§ Records provided

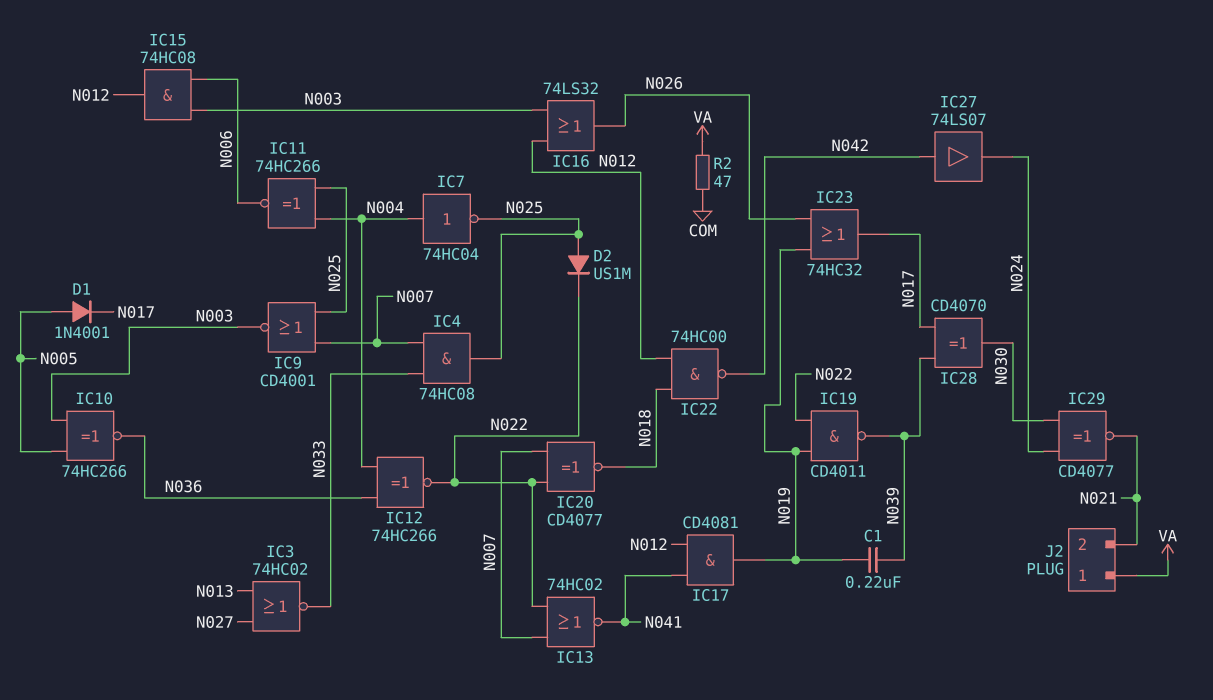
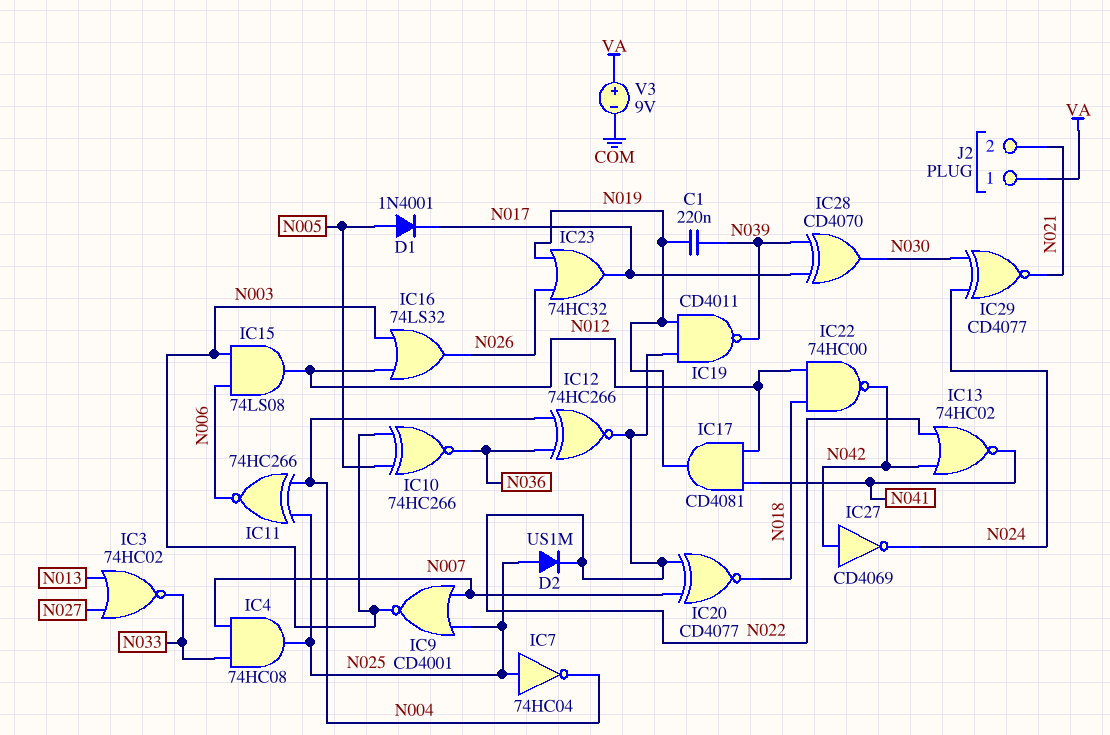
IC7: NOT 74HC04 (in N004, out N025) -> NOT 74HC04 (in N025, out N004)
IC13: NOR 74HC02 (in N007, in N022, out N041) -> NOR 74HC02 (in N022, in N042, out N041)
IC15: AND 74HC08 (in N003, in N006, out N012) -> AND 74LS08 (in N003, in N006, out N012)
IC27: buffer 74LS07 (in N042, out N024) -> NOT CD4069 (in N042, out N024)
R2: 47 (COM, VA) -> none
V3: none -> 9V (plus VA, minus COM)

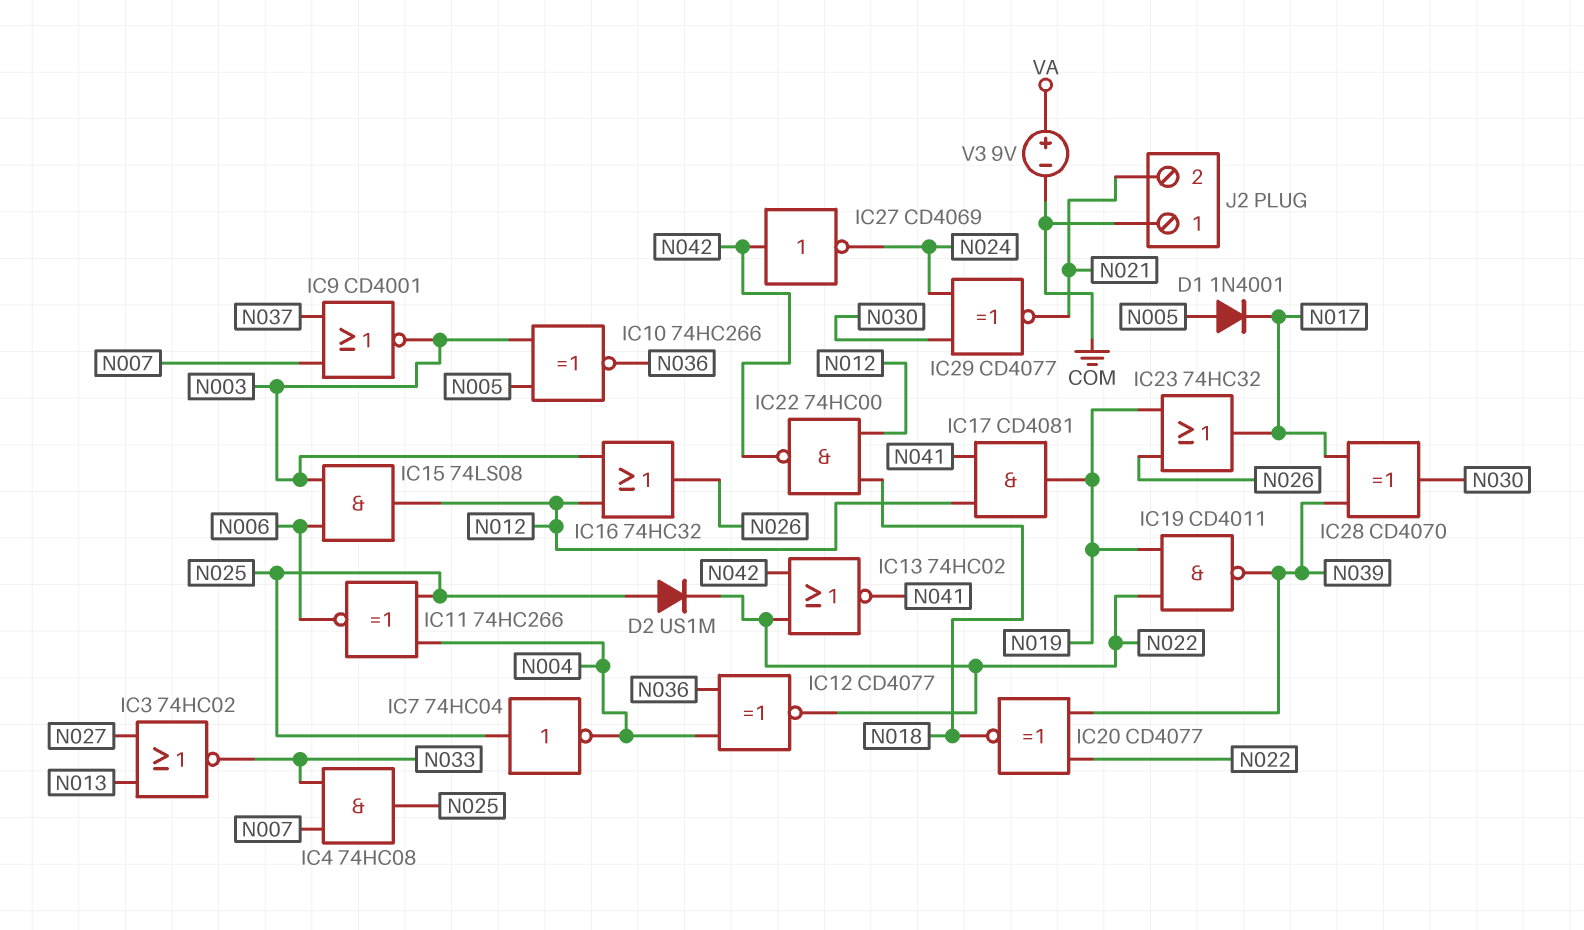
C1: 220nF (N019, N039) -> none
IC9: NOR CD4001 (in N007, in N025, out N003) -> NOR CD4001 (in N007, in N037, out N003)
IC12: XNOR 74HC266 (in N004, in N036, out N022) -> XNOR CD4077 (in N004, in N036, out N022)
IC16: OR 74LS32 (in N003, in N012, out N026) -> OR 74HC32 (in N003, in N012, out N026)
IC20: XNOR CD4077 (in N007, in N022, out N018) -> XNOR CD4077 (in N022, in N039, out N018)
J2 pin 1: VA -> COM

§ Try it
The lines from the one containing "V3: none -> 9V (plus VA, minus COM)" through the end of the data above are to be copied exactly, both ends included, and pictures are to be omitted.

§ Answer to this problem
V3: none -> 9V (plus VA, minus COM)

C1: 220nF (N019, N039) -> none
IC9: NOR CD4001 (in N007, in N025, out N003) -> NOR CD4001 (in N007, in N037, out N003)
IC12: XNOR 74HC266 (in N004, in N036, out N022) -> XNOR CD4077 (in N004, in N036, out N022)
IC16: OR 74LS32 (in N003, in N012, out N026) -> OR 74HC32 (in N003, in N012, out N026)
IC20: XNOR CD4077 (in N007, in N022, out N018) -> XNOR CD4077 (in N022, in N039, out N018)
J2 pin 1: VA -> COM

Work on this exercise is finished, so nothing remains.